Leave out the pictures and output the data verbatim.

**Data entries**
──────
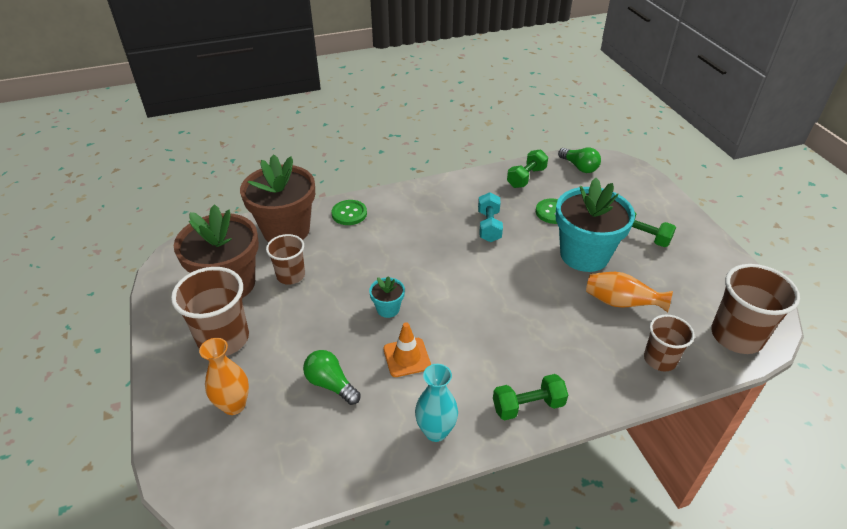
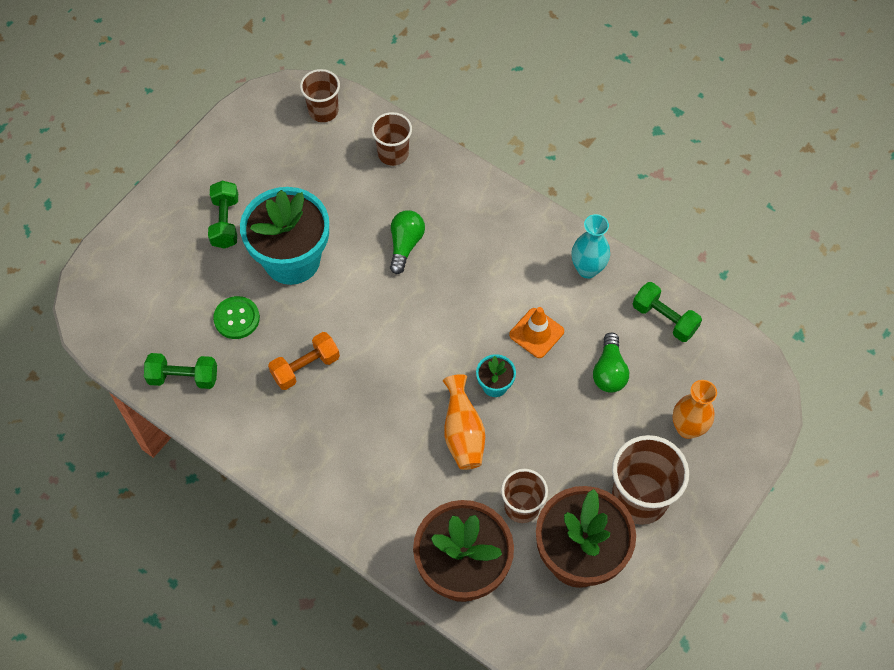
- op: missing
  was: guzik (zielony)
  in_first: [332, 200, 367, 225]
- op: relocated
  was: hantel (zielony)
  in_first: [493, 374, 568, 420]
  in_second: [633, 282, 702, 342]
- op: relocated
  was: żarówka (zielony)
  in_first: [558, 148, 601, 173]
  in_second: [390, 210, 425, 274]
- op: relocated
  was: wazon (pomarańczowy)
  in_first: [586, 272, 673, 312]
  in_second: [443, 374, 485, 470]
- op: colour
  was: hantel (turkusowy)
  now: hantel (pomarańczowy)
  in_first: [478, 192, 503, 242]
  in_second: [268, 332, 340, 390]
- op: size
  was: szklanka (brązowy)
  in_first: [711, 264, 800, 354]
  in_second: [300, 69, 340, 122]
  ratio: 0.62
──────
**Exercise answer**
- op: missing
  was: guzik (zielony)
  in_first: [332, 200, 367, 225]
- op: relocated
  was: hantel (zielony)
  in_first: [493, 374, 568, 420]
  in_second: [633, 282, 702, 342]
- op: relocated
  was: żarówka (zielony)
  in_first: [558, 148, 601, 173]
  in_second: [390, 210, 425, 274]
- op: relocated
  was: wazon (pomarańczowy)
  in_first: [586, 272, 673, 312]
  in_second: [443, 374, 485, 470]
- op: colour
  was: hantel (turkusowy)
  now: hantel (pomarańczowy)
  in_first: [478, 192, 503, 242]
  in_second: [268, 332, 340, 390]
- op: size
  was: szklanka (brązowy)
  in_first: [711, 264, 800, 354]
  in_second: [300, 69, 340, 122]
  ratio: 0.62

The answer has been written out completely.